# About this exercise
Only the first line of the listing and the lines after it, up to and including the one containing "SD2 pin MOSI: GP2 -> GP27", should be retyped exactly.
:::::
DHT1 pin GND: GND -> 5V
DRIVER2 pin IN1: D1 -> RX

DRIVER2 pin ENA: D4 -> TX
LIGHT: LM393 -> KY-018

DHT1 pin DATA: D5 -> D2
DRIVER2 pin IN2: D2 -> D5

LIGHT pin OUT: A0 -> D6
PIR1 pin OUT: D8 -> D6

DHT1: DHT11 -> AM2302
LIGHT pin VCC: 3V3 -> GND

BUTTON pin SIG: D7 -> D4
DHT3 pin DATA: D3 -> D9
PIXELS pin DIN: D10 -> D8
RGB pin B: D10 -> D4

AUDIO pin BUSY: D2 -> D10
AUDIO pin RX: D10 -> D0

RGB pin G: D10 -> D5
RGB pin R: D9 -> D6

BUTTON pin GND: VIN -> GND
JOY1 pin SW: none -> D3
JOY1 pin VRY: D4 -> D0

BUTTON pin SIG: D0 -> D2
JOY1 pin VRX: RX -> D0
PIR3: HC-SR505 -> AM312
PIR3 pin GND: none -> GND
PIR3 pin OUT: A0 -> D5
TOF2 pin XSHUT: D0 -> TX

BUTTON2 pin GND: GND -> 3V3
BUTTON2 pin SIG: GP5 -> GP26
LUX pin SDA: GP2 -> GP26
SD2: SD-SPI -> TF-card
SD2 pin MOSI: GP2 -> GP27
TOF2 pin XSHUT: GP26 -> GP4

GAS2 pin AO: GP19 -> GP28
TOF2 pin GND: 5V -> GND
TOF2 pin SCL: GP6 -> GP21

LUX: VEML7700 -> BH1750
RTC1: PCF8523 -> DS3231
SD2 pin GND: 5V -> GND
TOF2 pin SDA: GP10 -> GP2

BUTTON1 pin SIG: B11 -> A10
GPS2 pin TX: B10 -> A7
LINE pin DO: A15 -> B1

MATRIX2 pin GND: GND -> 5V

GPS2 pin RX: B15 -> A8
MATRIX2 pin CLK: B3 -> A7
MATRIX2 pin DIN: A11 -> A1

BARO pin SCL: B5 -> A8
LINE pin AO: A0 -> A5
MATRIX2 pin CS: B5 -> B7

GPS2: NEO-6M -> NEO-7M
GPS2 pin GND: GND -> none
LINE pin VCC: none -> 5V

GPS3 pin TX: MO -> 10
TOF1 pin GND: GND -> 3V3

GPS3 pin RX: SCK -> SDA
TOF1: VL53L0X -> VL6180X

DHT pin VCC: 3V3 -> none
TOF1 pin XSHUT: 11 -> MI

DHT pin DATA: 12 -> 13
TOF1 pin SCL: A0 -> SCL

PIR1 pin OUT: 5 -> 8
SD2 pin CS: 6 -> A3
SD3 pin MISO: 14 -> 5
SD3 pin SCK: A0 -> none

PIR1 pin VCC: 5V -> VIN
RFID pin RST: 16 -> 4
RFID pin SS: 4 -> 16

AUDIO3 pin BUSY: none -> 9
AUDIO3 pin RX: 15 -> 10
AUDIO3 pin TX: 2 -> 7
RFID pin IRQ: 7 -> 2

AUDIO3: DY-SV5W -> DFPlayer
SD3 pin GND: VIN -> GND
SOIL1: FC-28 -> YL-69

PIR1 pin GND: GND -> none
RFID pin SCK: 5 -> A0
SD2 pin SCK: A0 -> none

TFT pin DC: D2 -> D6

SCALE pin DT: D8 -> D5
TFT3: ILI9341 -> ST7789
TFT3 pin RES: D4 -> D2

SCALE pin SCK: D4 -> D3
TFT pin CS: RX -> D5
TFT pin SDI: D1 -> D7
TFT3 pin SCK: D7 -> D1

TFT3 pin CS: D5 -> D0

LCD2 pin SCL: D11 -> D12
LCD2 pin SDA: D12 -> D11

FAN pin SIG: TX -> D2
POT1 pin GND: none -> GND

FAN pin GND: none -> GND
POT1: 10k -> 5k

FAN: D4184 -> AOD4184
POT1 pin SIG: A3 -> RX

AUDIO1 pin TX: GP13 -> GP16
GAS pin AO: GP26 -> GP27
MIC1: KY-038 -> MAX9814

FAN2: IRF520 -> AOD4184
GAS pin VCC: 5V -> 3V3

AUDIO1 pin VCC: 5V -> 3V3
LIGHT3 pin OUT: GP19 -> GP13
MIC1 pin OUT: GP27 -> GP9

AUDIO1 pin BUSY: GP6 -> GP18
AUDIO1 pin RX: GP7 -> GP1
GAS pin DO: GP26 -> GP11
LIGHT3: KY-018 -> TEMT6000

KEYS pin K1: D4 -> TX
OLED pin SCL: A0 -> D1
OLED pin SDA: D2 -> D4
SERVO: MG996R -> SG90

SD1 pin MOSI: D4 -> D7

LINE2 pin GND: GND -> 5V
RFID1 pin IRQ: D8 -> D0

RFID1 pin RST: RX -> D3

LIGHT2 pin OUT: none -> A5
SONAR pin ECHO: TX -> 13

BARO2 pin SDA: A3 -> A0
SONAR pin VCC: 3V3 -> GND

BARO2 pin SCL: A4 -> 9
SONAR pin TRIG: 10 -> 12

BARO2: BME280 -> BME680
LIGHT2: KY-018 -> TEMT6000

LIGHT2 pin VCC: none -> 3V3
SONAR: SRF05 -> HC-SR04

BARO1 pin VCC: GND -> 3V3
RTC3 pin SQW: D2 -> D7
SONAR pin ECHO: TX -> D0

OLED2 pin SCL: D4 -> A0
:::::
# Output below
DHT1 pin GND: GND -> 5V
DRIVER2 pin IN1: D1 -> RX

DRIVER2 pin ENA: D4 -> TX
LIGHT: LM393 -> KY-018

DHT1 pin DATA: D5 -> D2
DRIVER2 pin IN2: D2 -> D5

LIGHT pin OUT: A0 -> D6
PIR1 pin OUT: D8 -> D6

DHT1: DHT11 -> AM2302
LIGHT pin VCC: 3V3 -> GND

BUTTON pin SIG: D7 -> D4
DHT3 pin DATA: D3 -> D9
PIXELS pin DIN: D10 -> D8
RGB pin B: D10 -> D4

AUDIO pin BUSY: D2 -> D10
AUDIO pin RX: D10 -> D0

RGB pin G: D10 -> D5
RGB pin R: D9 -> D6

BUTTON pin GND: VIN -> GND
JOY1 pin SW: none -> D3
JOY1 pin VRY: D4 -> D0

BUTTON pin SIG: D0 -> D2
JOY1 pin VRX: RX -> D0
PIR3: HC-SR505 -> AM312
PIR3 pin GND: none -> GND
PIR3 pin OUT: A0 -> D5
TOF2 pin XSHUT: D0 -> TX

BUTTON2 pin GND: GND -> 3V3
BUTTON2 pin SIG: GP5 -> GP26
LUX pin SDA: GP2 -> GP26
SD2: SD-SPI -> TF-card
SD2 pin MOSI: GP2 -> GP27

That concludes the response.